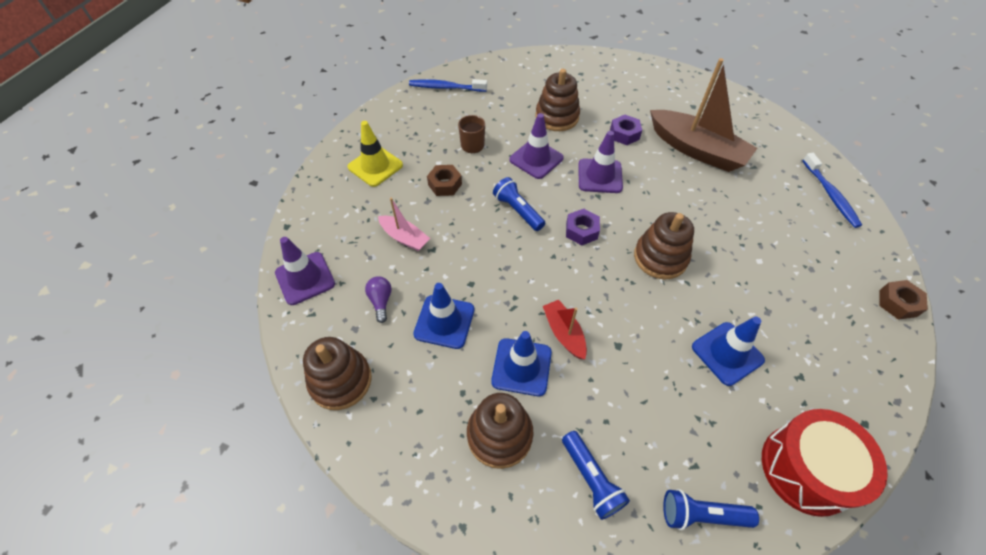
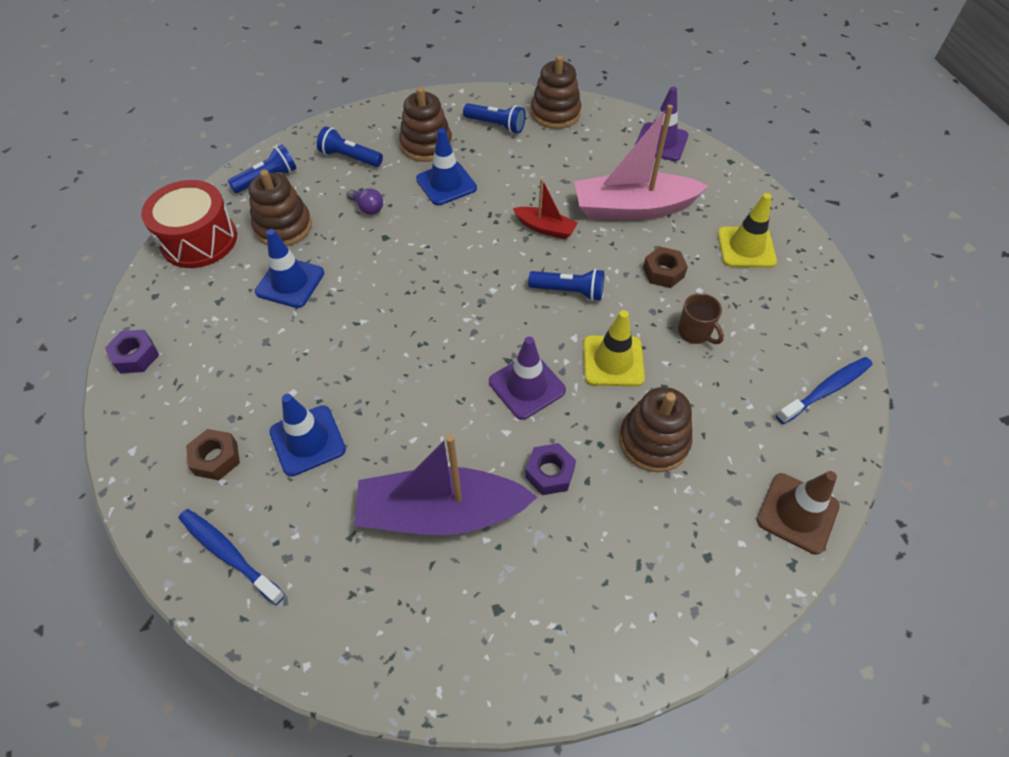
camera: 140 degrees right, 0 degrees up
purple light bulb [365,276,392,323] -> purple light bulb moved to [346,188,383,215]
pink boat [378,198,430,251] -> pink boat [574,105,708,220], size x2.00
blue traffic cone [413,283,474,349] -> blue traffic cone moved to [270,394,346,477]
purple traffic cone [509,113,564,179] -> yellow traffic cone [583,310,645,386]
red boat [543,300,587,359] -> red boat moved to [513,179,578,239]
purple nut [566,209,600,245] -> purple nut moved to [105,330,159,373]
brown stacking toy [634,212,694,279] -> brown stacking toy moved to [249,170,312,246]
brown boat [650,58,757,172] -> purple boat [354,435,537,535]
brown nut [879,280,928,320] -> brown nut moved to [186,429,240,480]
none -> blue flashlight [463,103,526,133]
none -> brown traffic cone [757,471,840,555]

····················

**Problem details**
Write out exactly the lines between the start of the data and the line with "brown stacking toy [634,212,694,279]", including both, but none of the pictures.

**Problem solution**
camera: 140 degrees right, 0 degrees up
purple light bulb [365,276,392,323] -> purple light bulb moved to [346,188,383,215]
pink boat [378,198,430,251] -> pink boat [574,105,708,220], size x2.00
blue traffic cone [413,283,474,349] -> blue traffic cone moved to [270,394,346,477]
purple traffic cone [509,113,564,179] -> yellow traffic cone [583,310,645,386]
red boat [543,300,587,359] -> red boat moved to [513,179,578,239]
purple nut [566,209,600,245] -> purple nut moved to [105,330,159,373]
brown stacking toy [634,212,694,279] -> brown stacking toy moved to [249,170,312,246]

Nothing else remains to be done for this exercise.